**DATA FOR REVIEW:**
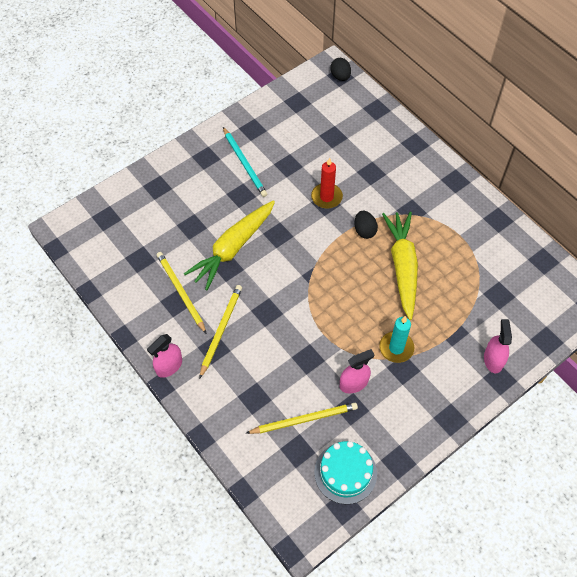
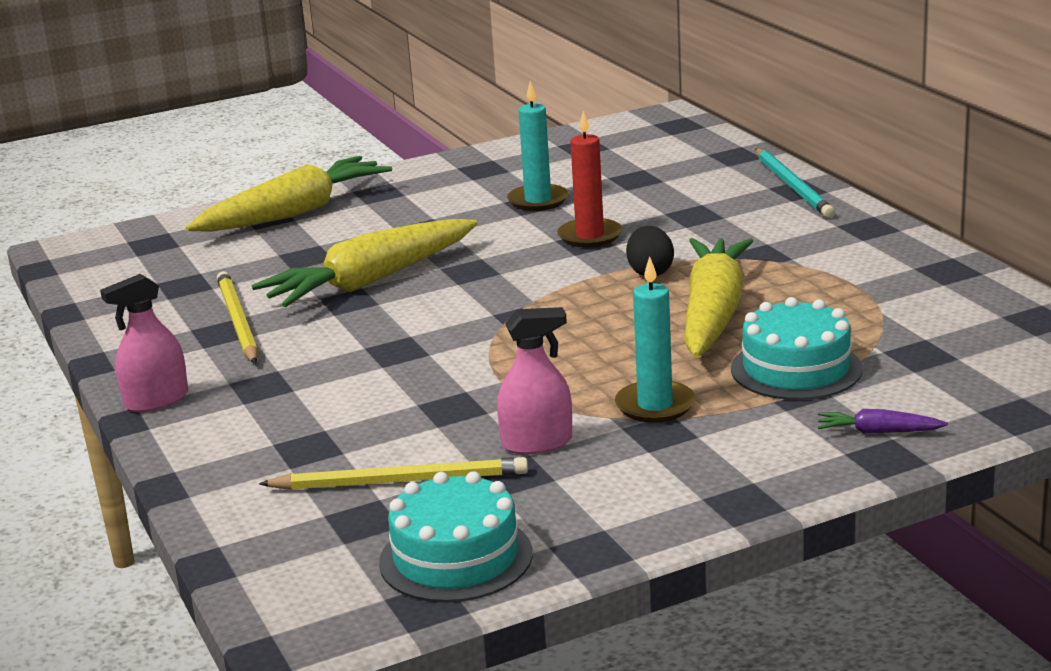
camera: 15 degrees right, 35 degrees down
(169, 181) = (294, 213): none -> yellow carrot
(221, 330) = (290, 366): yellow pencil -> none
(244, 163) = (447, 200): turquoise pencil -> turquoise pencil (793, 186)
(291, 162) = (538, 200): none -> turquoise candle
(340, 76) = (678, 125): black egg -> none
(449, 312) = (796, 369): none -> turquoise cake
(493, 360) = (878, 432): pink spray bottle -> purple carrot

**ACTION ITEM:**
Nothing but the records, copied exactly and stripped of pictures, should be returned.

**RESULT BELOW:**
camera: 15 degrees right, 35 degrees down
(169, 181) = (294, 213): none -> yellow carrot
(221, 330) = (290, 366): yellow pencil -> none
(244, 163) = (447, 200): turquoise pencil -> turquoise pencil (793, 186)
(291, 162) = (538, 200): none -> turquoise candle
(340, 76) = (678, 125): black egg -> none
(449, 312) = (796, 369): none -> turquoise cake
(493, 360) = (878, 432): pink spray bottle -> purple carrot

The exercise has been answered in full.